Your response should be the lines from the one holding "row of seats: (1041, 938)" to the last line of the data below, copied exactly and with no additions.

§ Data excerpts:
=======

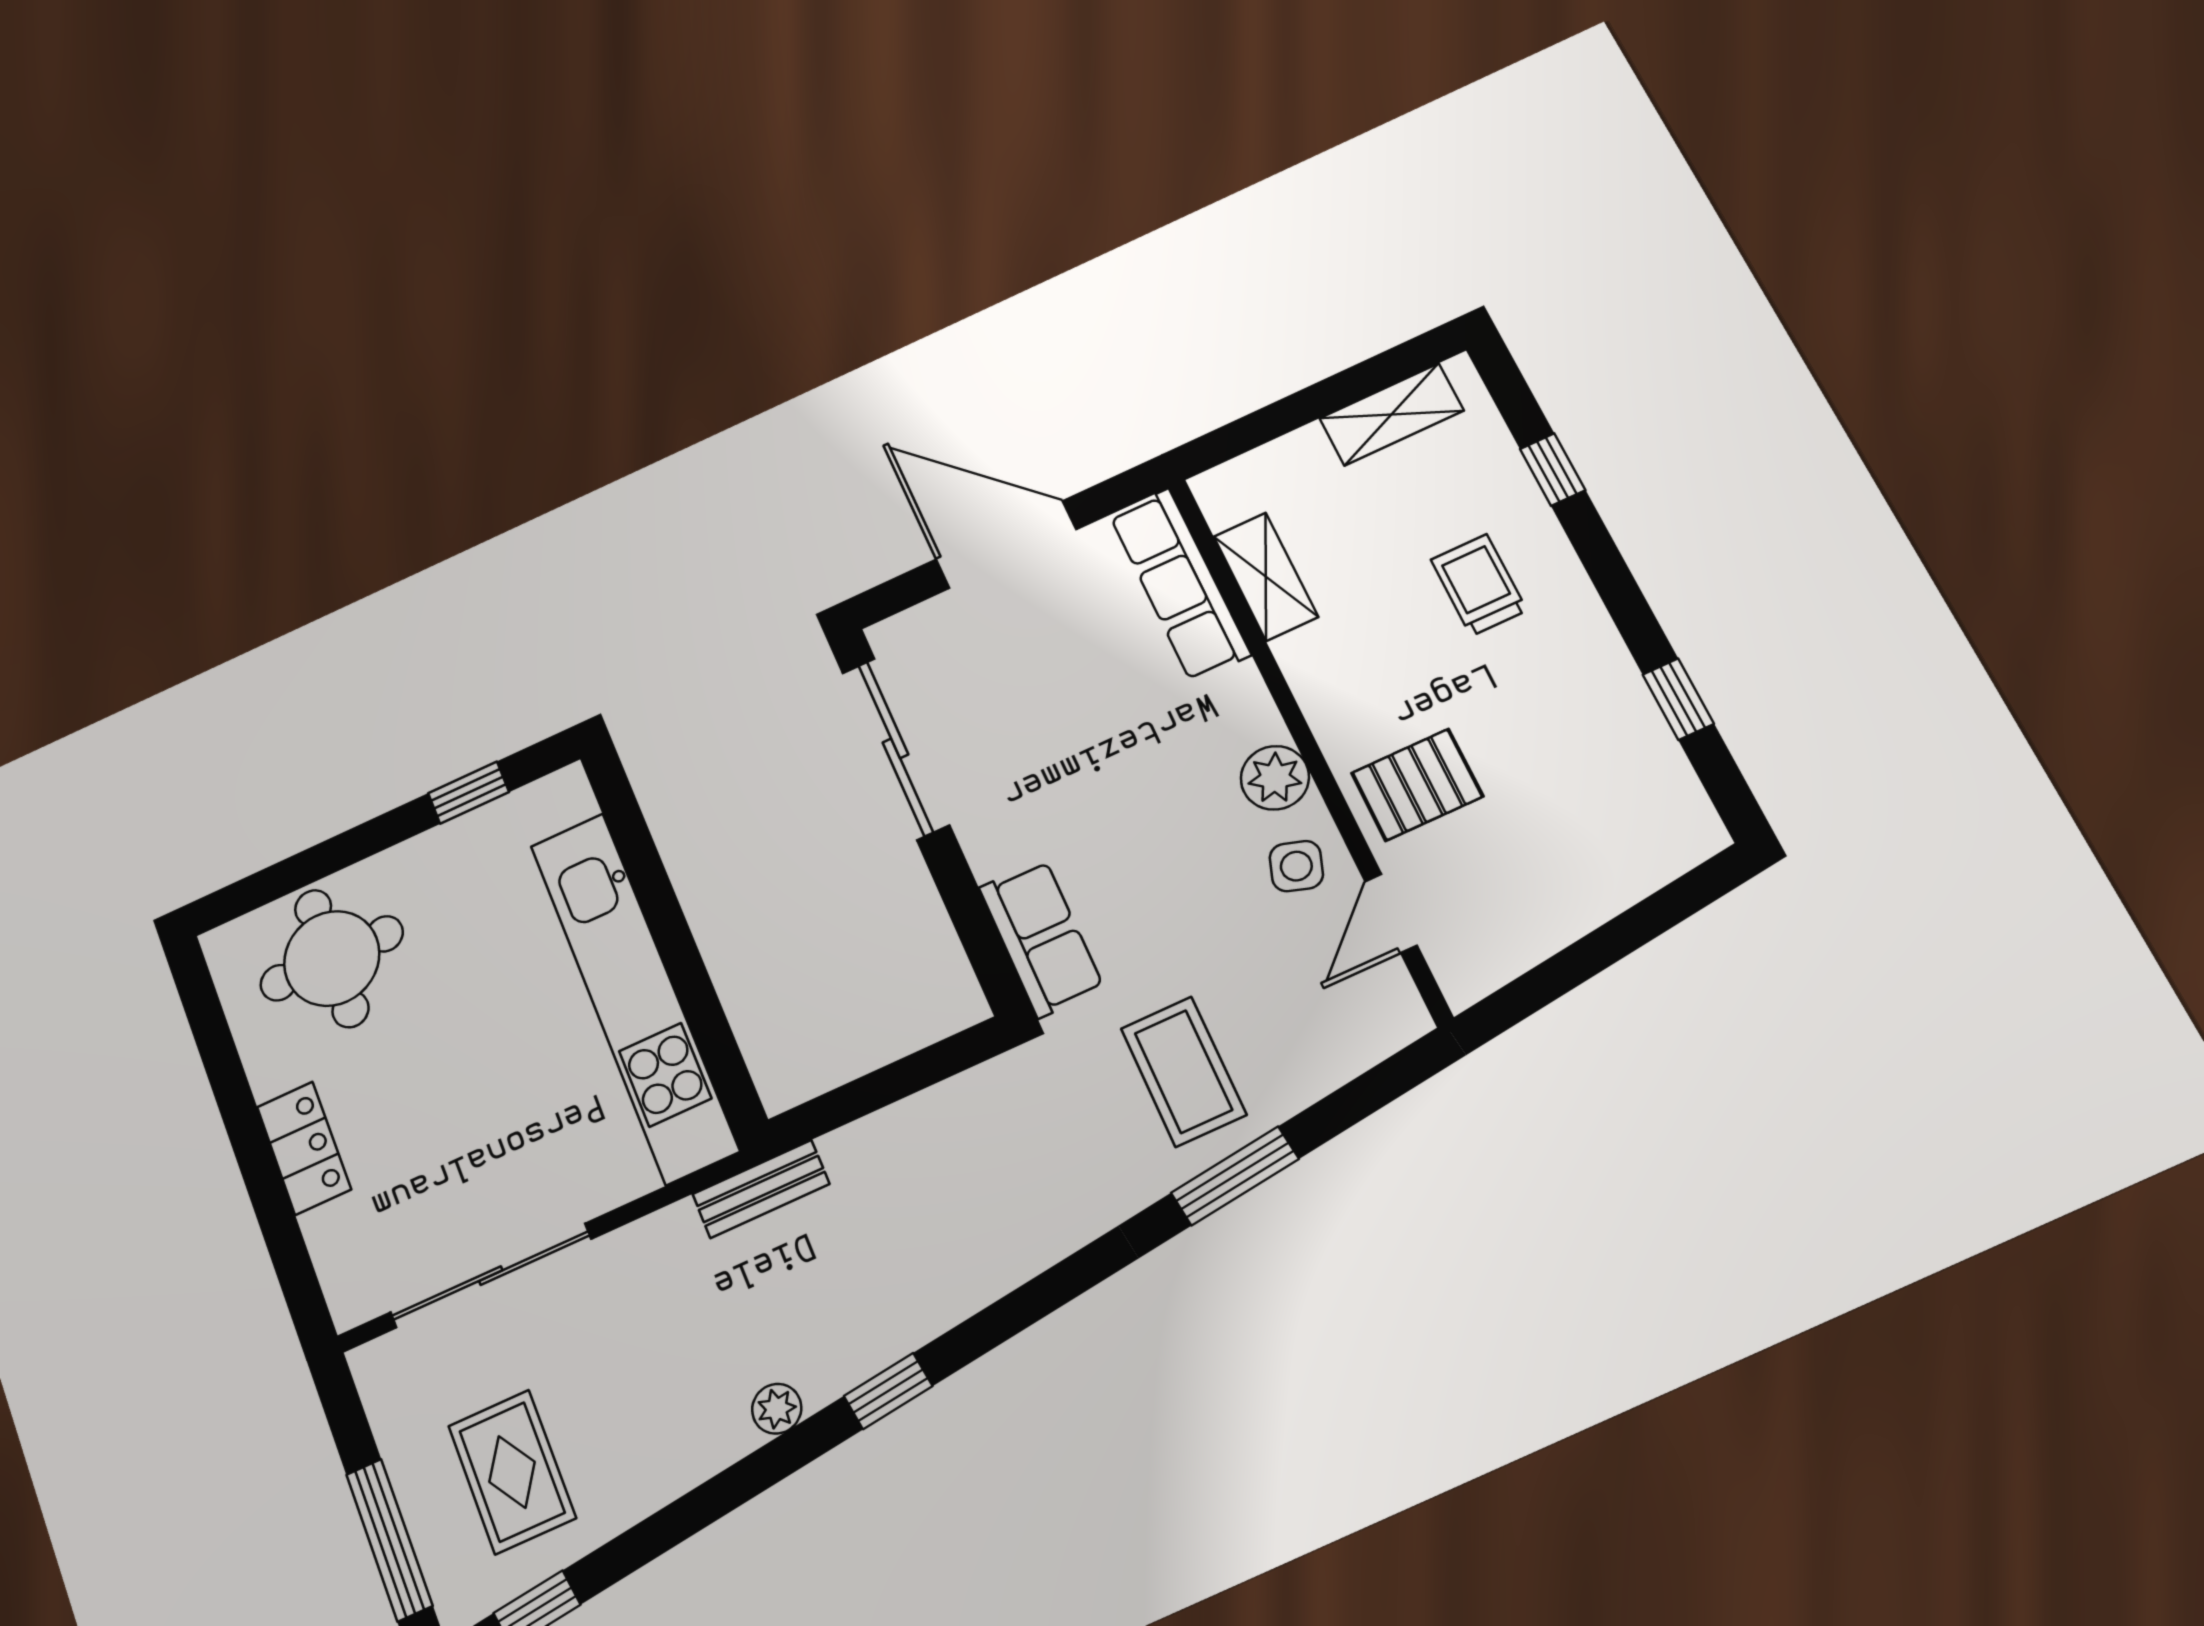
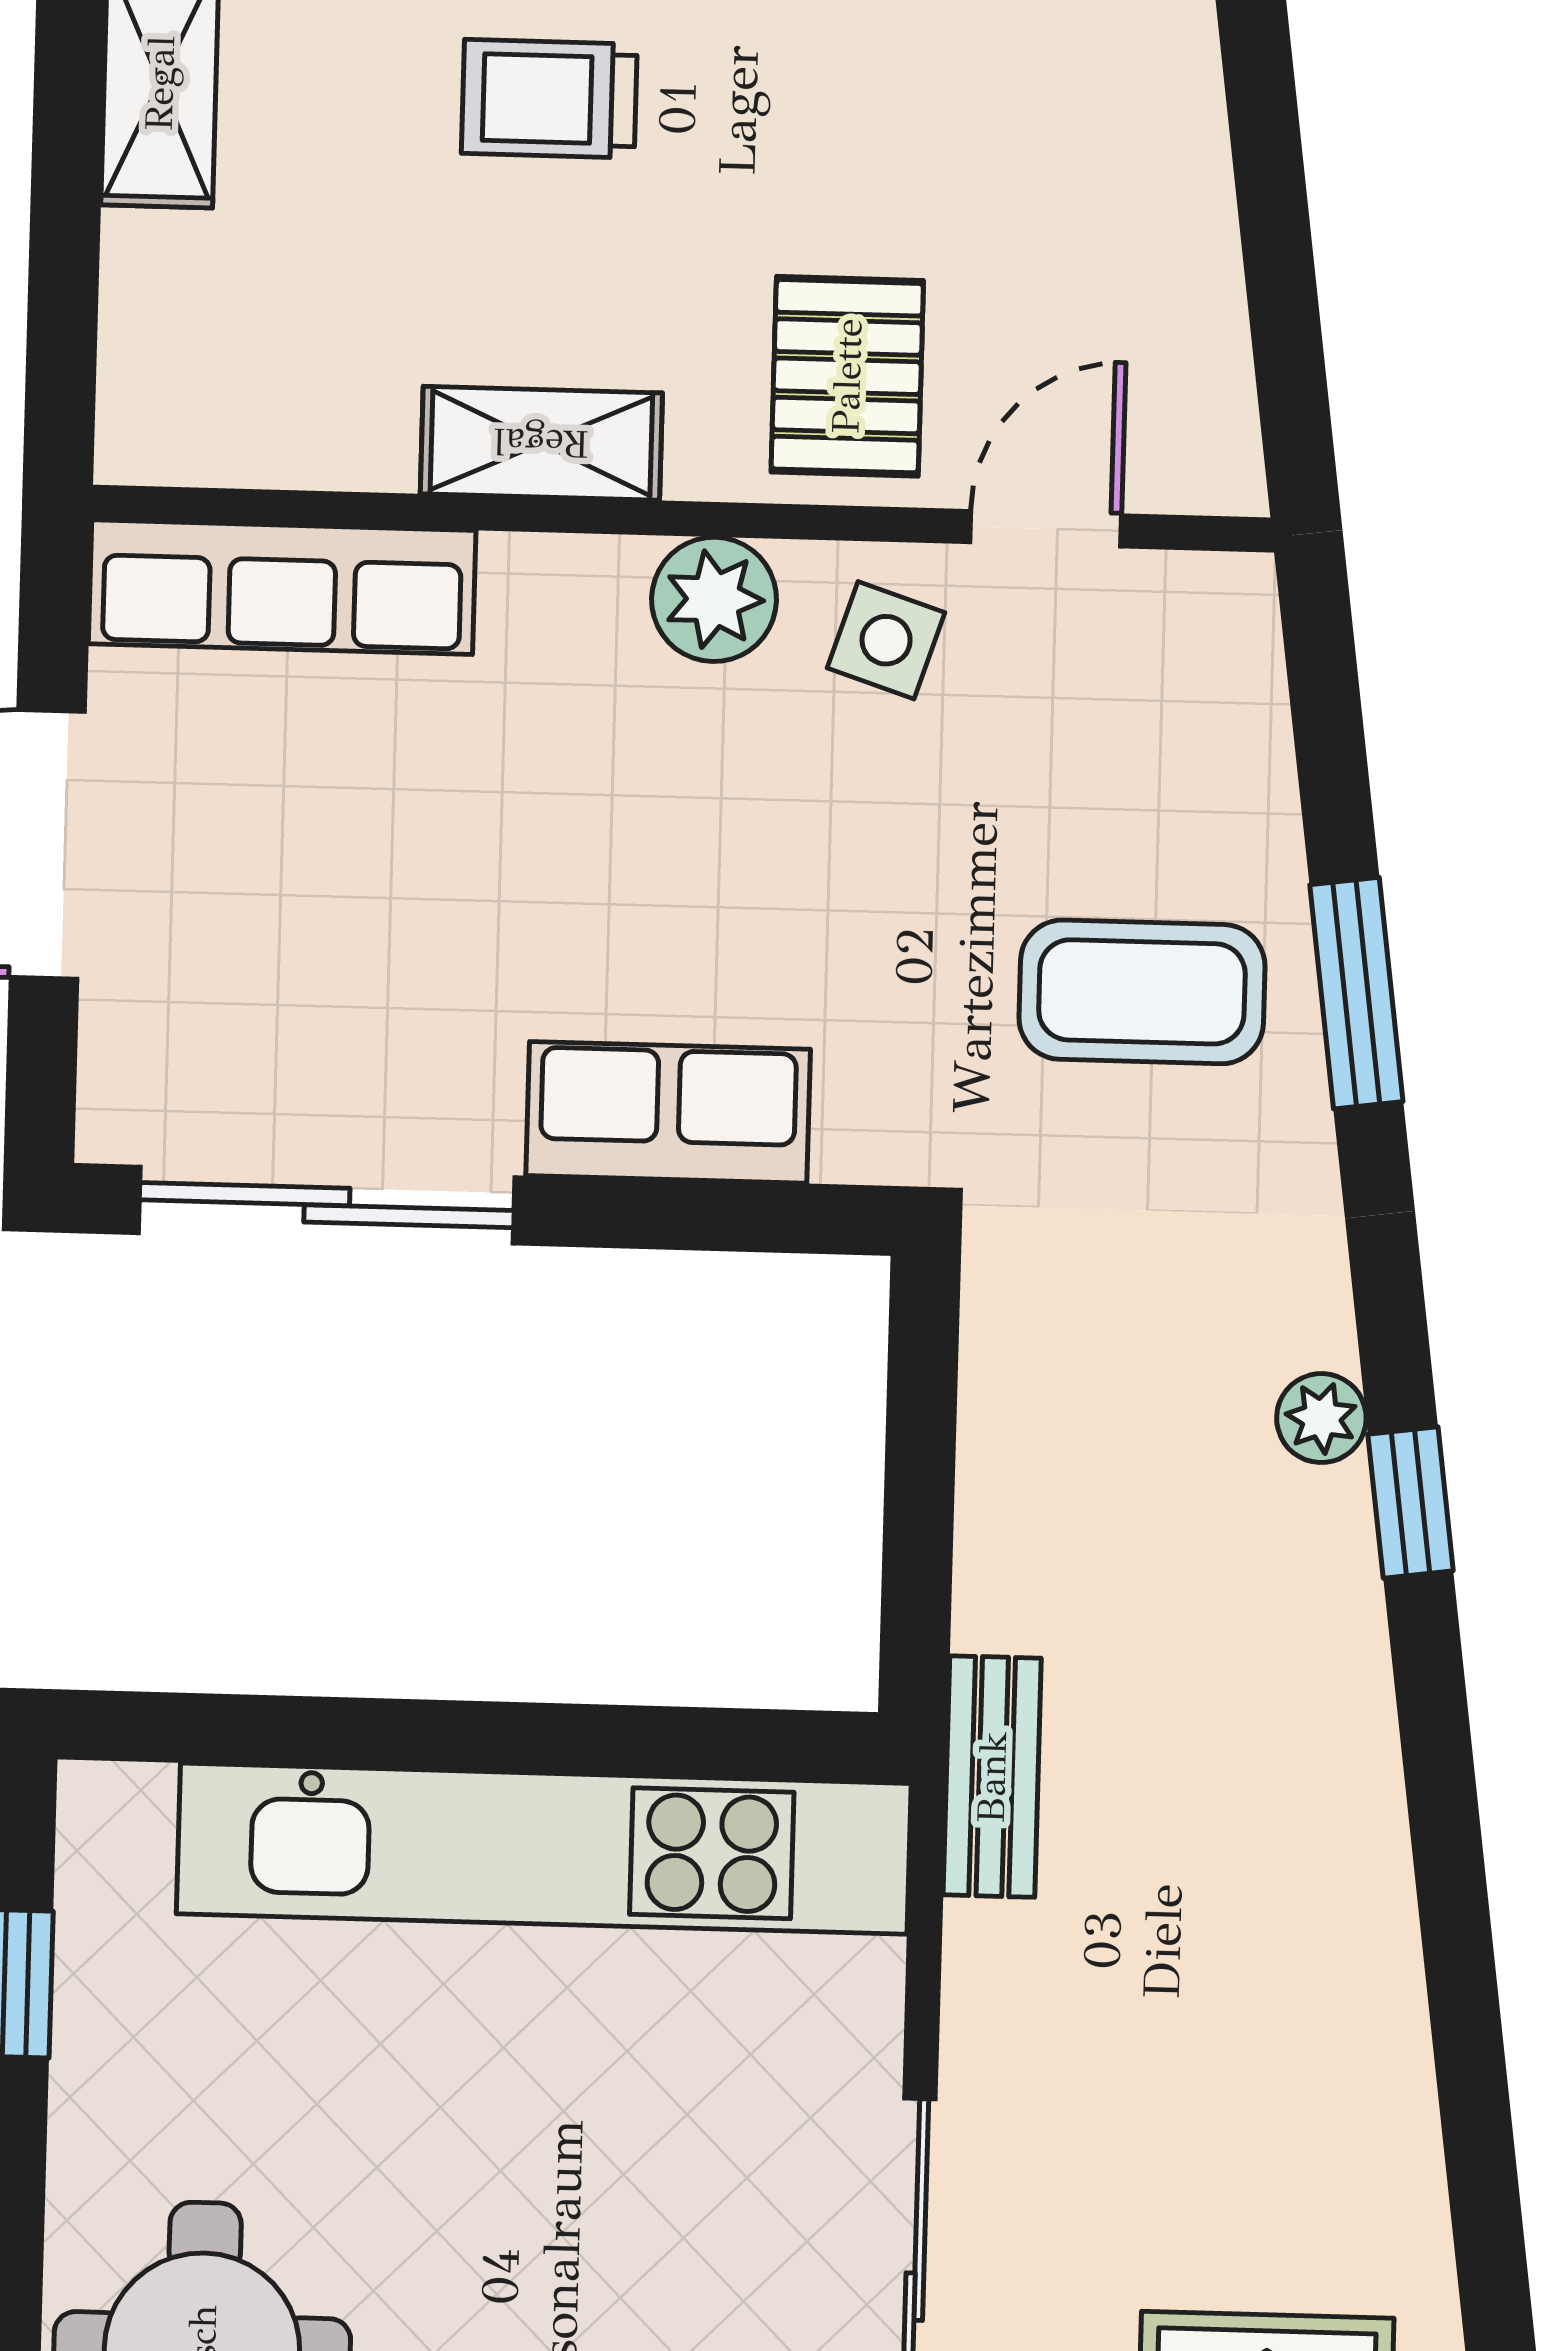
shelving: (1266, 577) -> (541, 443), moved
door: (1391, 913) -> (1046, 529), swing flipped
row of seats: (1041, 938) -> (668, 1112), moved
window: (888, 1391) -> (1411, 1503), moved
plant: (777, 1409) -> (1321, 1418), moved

=======

§ Written answer:
row of seats: (1041, 938) -> (668, 1112), moved
window: (888, 1391) -> (1411, 1503), moved
plant: (777, 1409) -> (1321, 1418), moved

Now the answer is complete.